• **Exercise prompt**: Below are some records. Return exactly the lines from the one containing "camera: 30 degrees right, 5 degrees up" through the one containing "(370, 314) = (311, 302): pink ring -> none", both included, and only those.
Dataset excerpts below:
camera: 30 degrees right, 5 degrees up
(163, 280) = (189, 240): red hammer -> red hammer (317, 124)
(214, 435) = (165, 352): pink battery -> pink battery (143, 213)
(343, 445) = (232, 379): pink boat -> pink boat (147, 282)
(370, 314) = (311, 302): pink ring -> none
End of Dataset excerpts.
Dataset excerpts below:
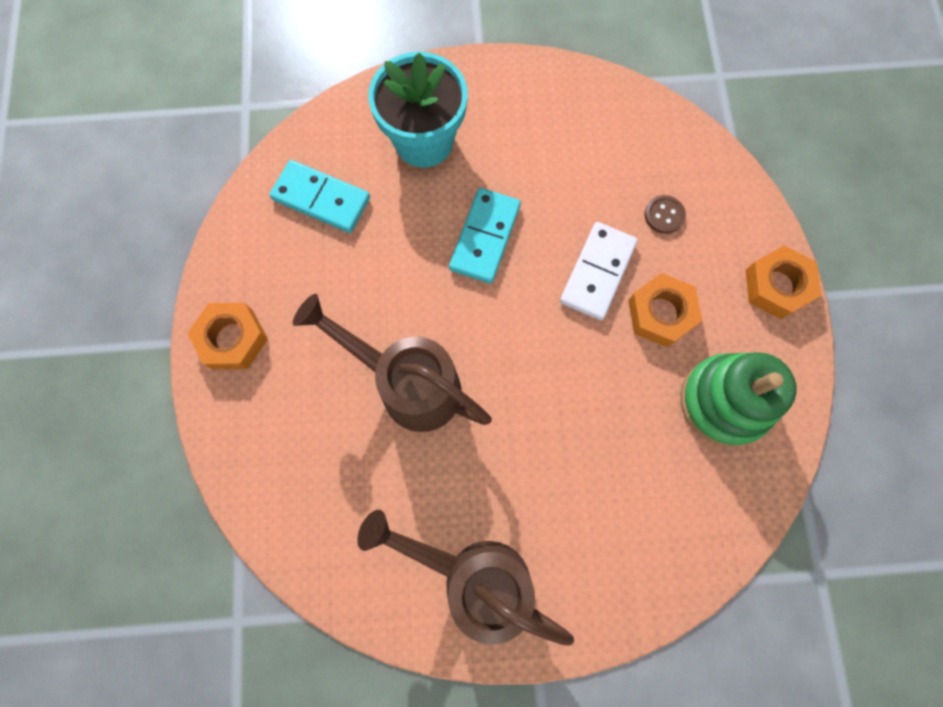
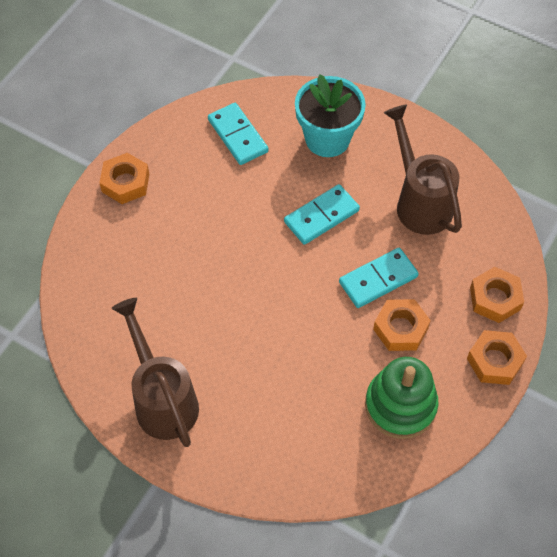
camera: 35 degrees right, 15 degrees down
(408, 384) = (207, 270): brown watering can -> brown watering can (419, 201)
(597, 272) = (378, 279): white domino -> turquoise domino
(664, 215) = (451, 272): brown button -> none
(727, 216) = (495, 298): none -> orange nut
End of Dataset excerpts.
Dataset excerpts below:
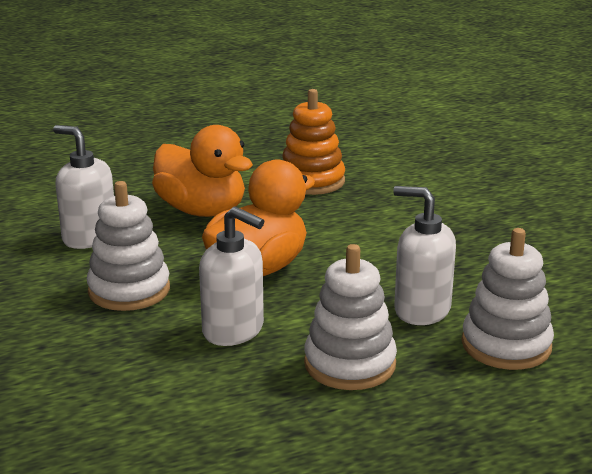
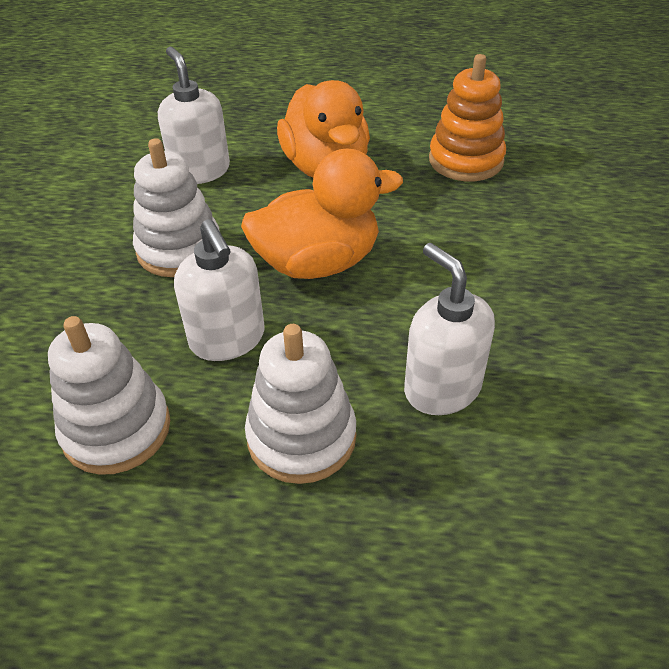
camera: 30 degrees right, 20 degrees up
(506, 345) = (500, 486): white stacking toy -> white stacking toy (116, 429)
End of Dataset excerpts.
• **Task answer**:
camera: 30 degrees right, 5 degrees up
(163, 280) = (189, 240): red hammer -> red hammer (317, 124)
(214, 435) = (165, 352): pink battery -> pink battery (143, 213)
(343, 445) = (232, 379): pink boat -> pink boat (147, 282)
(370, 314) = (311, 302): pink ring -> none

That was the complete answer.